Content starts
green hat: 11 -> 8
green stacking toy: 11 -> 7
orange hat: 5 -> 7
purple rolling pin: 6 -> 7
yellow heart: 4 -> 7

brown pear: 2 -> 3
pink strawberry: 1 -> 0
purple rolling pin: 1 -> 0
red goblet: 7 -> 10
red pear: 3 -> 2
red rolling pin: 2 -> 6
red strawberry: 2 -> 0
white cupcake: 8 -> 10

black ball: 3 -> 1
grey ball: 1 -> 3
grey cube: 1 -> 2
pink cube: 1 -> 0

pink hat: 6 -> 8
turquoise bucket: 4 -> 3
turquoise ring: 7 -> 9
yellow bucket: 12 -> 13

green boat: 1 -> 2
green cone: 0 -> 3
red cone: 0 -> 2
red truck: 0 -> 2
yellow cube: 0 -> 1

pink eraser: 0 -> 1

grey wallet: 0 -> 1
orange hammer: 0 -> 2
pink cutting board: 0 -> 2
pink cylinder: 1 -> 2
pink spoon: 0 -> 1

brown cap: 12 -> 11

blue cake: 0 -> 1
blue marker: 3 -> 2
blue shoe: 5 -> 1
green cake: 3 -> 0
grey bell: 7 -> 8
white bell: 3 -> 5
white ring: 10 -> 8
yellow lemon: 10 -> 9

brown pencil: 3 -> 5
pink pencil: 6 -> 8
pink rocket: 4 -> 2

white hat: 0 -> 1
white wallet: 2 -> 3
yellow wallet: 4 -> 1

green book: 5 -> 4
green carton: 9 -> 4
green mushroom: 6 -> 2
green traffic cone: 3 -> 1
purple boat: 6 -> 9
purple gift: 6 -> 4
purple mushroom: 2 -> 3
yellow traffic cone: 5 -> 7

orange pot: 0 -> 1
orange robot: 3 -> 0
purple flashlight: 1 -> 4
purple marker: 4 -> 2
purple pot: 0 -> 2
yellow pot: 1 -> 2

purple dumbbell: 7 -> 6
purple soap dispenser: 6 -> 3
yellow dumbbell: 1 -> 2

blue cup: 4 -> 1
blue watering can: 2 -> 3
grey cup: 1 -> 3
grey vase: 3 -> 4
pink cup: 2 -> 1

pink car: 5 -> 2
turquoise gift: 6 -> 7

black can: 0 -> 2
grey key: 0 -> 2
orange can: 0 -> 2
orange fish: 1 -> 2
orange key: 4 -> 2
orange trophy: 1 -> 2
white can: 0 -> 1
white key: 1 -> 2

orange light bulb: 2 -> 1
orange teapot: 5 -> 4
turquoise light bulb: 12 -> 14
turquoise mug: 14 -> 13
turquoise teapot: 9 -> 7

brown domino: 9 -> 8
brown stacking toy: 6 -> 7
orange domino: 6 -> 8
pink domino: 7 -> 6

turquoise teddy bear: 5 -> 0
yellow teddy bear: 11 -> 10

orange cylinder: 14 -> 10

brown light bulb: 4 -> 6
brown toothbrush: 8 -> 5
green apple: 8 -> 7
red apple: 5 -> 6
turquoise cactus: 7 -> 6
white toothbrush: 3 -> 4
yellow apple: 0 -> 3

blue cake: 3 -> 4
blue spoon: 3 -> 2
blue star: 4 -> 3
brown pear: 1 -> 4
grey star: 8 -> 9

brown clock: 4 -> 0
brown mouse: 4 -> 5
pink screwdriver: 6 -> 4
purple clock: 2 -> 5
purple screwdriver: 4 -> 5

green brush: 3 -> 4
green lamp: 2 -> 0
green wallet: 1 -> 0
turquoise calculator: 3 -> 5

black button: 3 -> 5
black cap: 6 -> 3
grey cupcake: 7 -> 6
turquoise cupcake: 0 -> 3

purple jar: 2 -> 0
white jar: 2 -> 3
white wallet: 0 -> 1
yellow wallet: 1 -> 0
Content ends
- [REQUIRED ACTION]:
Set down exactly the lines above that run from the start of the listing to the line with "grey cube: 1 -> 2". Leave out every later line.

- [SOLVED EXERCISE]:
green hat: 11 -> 8
green stacking toy: 11 -> 7
orange hat: 5 -> 7
purple rolling pin: 6 -> 7
yellow heart: 4 -> 7

brown pear: 2 -> 3
pink strawberry: 1 -> 0
purple rolling pin: 1 -> 0
red goblet: 7 -> 10
red pear: 3 -> 2
red rolling pin: 2 -> 6
red strawberry: 2 -> 0
white cupcake: 8 -> 10

black ball: 3 -> 1
grey ball: 1 -> 3
grey cube: 1 -> 2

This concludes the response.